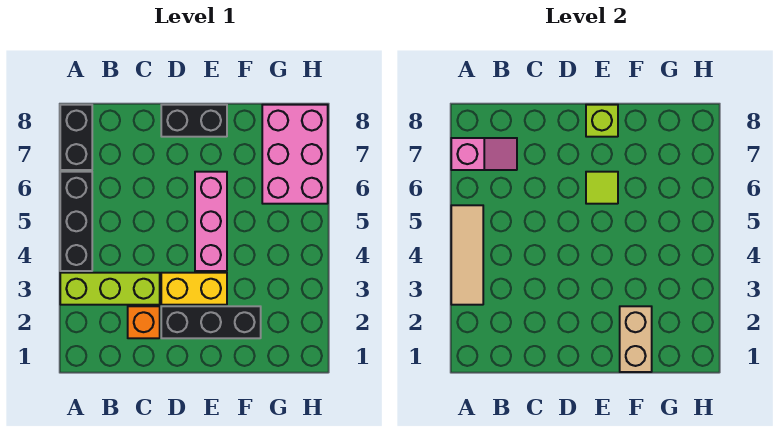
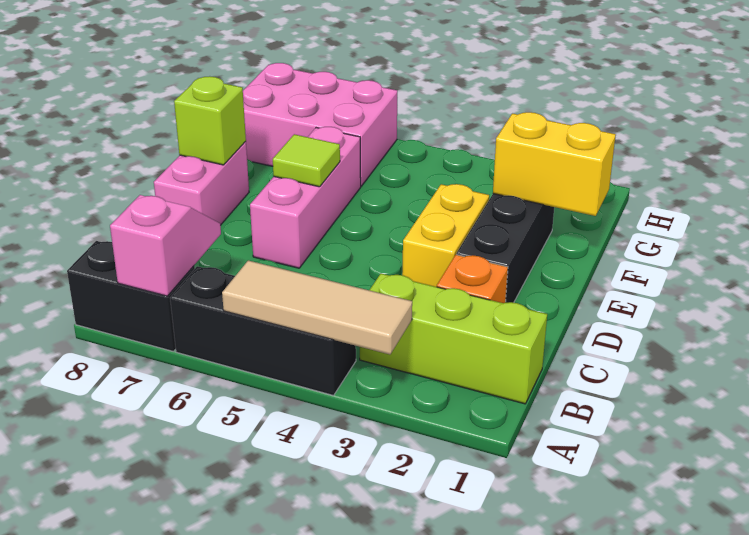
lime brick A3:C3 level 1 -> lime brick B1:B3 level 1
black brick D8:E8 level 1 -> pink brick D8:E8 level 1
pink brick E4:E6 level 1 -> pink brick D6:F6 level 1
tan brick F1:F2 level 2 -> yellow brick F1:F2 level 2

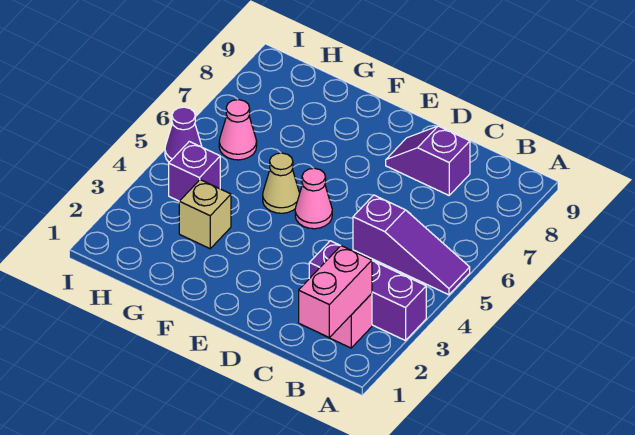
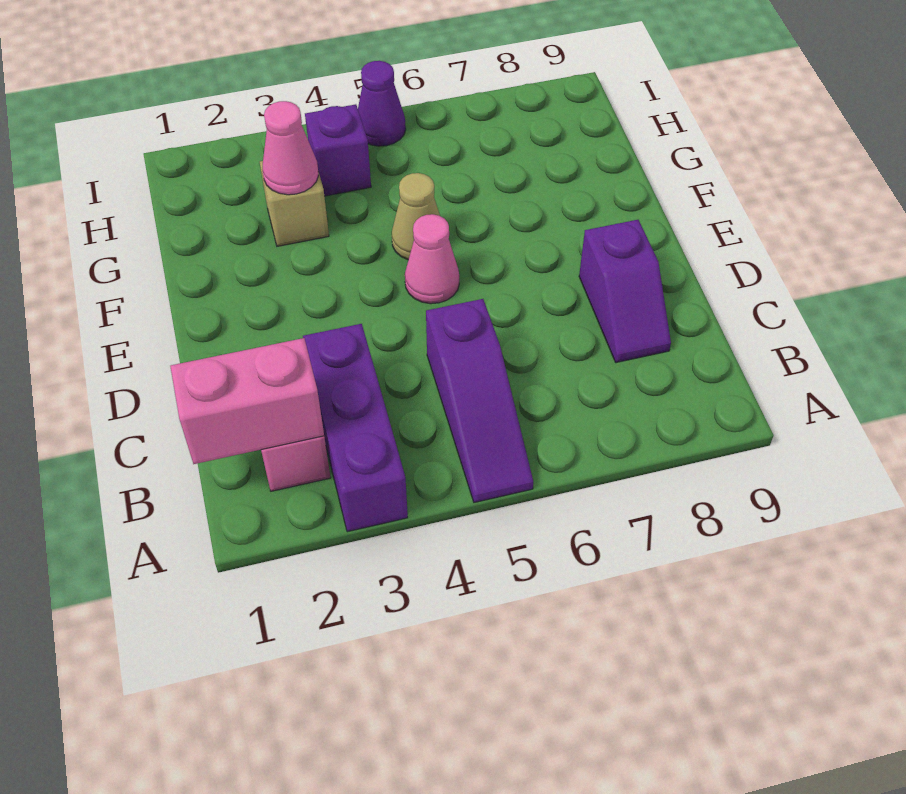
purple slope C8:D8 level 1 top C -> purple slope C8:D8 level 1 top D
pink cone H6 level 1 -> pink cone G3 level 2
___
# WHAT TO DO
From the line containing "pink brick E4:E6" through the last line of the material above, write out each line exactly, leaving aside all pictures.

# WRITTEN SOLUTION
pink brick E4:E6 level 1 -> pink brick D6:F6 level 1
tan brick F1:F2 level 2 -> yellow brick F1:F2 level 2

purple slope C8:D8 level 1 top C -> purple slope C8:D8 level 1 top D
pink cone H6 level 1 -> pink cone G3 level 2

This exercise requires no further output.